**What to produce**
Write all of the entries again. Keep them exactly as they are.

======== Data shown

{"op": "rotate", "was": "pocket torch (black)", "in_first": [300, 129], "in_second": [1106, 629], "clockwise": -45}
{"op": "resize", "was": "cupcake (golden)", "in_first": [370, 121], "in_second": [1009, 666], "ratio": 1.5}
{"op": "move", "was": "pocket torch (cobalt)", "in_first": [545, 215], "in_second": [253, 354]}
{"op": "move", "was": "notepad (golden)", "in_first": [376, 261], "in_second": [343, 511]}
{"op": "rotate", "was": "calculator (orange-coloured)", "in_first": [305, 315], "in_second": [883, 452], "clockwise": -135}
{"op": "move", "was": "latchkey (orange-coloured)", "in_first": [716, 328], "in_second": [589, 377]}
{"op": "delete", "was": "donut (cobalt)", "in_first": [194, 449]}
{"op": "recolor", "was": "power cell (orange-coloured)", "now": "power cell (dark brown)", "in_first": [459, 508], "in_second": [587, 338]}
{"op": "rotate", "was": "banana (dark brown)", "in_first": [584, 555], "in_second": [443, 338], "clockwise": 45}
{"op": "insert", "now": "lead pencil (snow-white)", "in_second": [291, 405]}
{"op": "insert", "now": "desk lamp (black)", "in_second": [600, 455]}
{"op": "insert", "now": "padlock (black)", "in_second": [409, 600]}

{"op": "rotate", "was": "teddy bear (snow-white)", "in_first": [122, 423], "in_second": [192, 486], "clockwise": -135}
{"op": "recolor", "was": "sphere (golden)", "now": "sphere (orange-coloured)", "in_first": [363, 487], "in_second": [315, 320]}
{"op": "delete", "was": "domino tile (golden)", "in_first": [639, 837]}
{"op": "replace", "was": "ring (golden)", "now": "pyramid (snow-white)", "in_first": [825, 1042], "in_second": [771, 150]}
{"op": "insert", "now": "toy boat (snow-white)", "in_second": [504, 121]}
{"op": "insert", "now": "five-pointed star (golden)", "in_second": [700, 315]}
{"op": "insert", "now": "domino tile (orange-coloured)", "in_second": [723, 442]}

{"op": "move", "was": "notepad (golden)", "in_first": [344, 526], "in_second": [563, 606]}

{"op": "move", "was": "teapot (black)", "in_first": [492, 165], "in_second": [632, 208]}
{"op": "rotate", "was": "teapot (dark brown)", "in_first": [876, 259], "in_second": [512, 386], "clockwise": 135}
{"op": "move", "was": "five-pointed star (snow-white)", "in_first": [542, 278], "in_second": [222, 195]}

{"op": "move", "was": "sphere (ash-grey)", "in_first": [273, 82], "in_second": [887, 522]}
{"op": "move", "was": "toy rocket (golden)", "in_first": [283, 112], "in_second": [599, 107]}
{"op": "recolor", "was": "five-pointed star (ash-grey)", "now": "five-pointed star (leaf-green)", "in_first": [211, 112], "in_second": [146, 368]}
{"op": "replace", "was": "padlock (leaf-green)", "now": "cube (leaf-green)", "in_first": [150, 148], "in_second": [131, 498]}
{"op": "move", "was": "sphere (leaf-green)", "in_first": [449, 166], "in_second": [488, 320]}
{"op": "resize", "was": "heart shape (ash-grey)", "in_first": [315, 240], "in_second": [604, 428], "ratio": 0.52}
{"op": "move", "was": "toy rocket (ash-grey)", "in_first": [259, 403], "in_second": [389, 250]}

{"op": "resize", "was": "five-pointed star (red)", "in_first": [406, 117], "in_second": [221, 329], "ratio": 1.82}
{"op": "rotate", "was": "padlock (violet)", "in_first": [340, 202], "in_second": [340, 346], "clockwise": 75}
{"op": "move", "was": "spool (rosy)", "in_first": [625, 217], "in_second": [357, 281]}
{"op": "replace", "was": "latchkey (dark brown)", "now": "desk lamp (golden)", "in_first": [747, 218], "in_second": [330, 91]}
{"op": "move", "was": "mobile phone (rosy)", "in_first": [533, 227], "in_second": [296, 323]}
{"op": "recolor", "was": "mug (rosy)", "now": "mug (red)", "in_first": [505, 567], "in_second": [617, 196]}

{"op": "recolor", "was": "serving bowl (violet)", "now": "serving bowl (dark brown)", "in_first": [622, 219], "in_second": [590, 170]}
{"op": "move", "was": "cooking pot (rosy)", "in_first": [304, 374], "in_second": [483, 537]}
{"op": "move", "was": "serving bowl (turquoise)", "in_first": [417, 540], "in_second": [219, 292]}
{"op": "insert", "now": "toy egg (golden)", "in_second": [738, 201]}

================

**The answer**
{"op": "rotate", "was": "pocket torch (black)", "in_first": [300, 129], "in_second": [1106, 629], "clockwise": -45}
{"op": "resize", "was": "cupcake (golden)", "in_first": [370, 121], "in_second": [1009, 666], "ratio": 1.5}
{"op": "move", "was": "pocket torch (cobalt)", "in_first": [545, 215], "in_second": [253, 354]}
{"op": "move", "was": "notepad (golden)", "in_first": [376, 261], "in_second": [343, 511]}
{"op": "rotate", "was": "calculator (orange-coloured)", "in_first": [305, 315], "in_second": [883, 452], "clockwise": -135}
{"op": "move", "was": "latchkey (orange-coloured)", "in_first": [716, 328], "in_second": [589, 377]}
{"op": "delete", "was": "donut (cobalt)", "in_first": [194, 449]}
{"op": "recolor", "was": "power cell (orange-coloured)", "now": "power cell (dark brown)", "in_first": [459, 508], "in_second": [587, 338]}
{"op": "rotate", "was": "banana (dark brown)", "in_first": [584, 555], "in_second": [443, 338], "clockwise": 45}
{"op": "insert", "now": "lead pencil (snow-white)", "in_second": [291, 405]}
{"op": "insert", "now": "desk lamp (black)", "in_second": [600, 455]}
{"op": "insert", "now": "padlock (black)", "in_second": [409, 600]}

{"op": "rotate", "was": "teddy bear (snow-white)", "in_first": [122, 423], "in_second": [192, 486], "clockwise": -135}
{"op": "recolor", "was": "sphere (golden)", "now": "sphere (orange-coloured)", "in_first": [363, 487], "in_second": [315, 320]}
{"op": "delete", "was": "domino tile (golden)", "in_first": [639, 837]}
{"op": "replace", "was": "ring (golden)", "now": "pyramid (snow-white)", "in_first": [825, 1042], "in_second": [771, 150]}
{"op": "insert", "now": "toy boat (snow-white)", "in_second": [504, 121]}
{"op": "insert", "now": "five-pointed star (golden)", "in_second": [700, 315]}
{"op": "insert", "now": "domino tile (orange-coloured)", "in_second": [723, 442]}

{"op": "move", "was": "notepad (golden)", "in_first": [344, 526], "in_second": [563, 606]}

{"op": "move", "was": "teapot (black)", "in_first": [492, 165], "in_second": [632, 208]}
{"op": "rotate", "was": "teapot (dark brown)", "in_first": [876, 259], "in_second": [512, 386], "clockwise": 135}
{"op": "move", "was": "five-pointed star (snow-white)", "in_first": [542, 278], "in_second": [222, 195]}

{"op": "move", "was": "sphere (ash-grey)", "in_first": [273, 82], "in_second": [887, 522]}
{"op": "move", "was": "toy rocket (golden)", "in_first": [283, 112], "in_second": [599, 107]}
{"op": "recolor", "was": "five-pointed star (ash-grey)", "now": "five-pointed star (leaf-green)", "in_first": [211, 112], "in_second": [146, 368]}
{"op": "replace", "was": "padlock (leaf-green)", "now": "cube (leaf-green)", "in_first": [150, 148], "in_second": [131, 498]}
{"op": "move", "was": "sphere (leaf-green)", "in_first": [449, 166], "in_second": [488, 320]}
{"op": "resize", "was": "heart shape (ash-grey)", "in_first": [315, 240], "in_second": [604, 428], "ratio": 0.52}
{"op": "move", "was": "toy rocket (ash-grey)", "in_first": [259, 403], "in_second": [389, 250]}

{"op": "resize", "was": "five-pointed star (red)", "in_first": [406, 117], "in_second": [221, 329], "ratio": 1.82}
{"op": "rotate", "was": "padlock (violet)", "in_first": [340, 202], "in_second": [340, 346], "clockwise": 75}
{"op": "move", "was": "spool (rosy)", "in_first": [625, 217], "in_second": [357, 281]}
{"op": "replace", "was": "latchkey (dark brown)", "now": "desk lamp (golden)", "in_first": [747, 218], "in_second": [330, 91]}
{"op": "move", "was": "mobile phone (rosy)", "in_first": [533, 227], "in_second": [296, 323]}
{"op": "recolor", "was": "mug (rosy)", "now": "mug (red)", "in_first": [505, 567], "in_second": [617, 196]}

{"op": "recolor", "was": "serving bowl (violet)", "now": "serving bowl (dark brown)", "in_first": [622, 219], "in_second": [590, 170]}
{"op": "move", "was": "cooking pot (rosy)", "in_first": [304, 374], "in_second": [483, 537]}
{"op": "move", "was": "serving bowl (turquoise)", "in_first": [417, 540], "in_second": [219, 292]}
{"op": "insert", "now": "toy egg (golden)", "in_second": [738, 201]}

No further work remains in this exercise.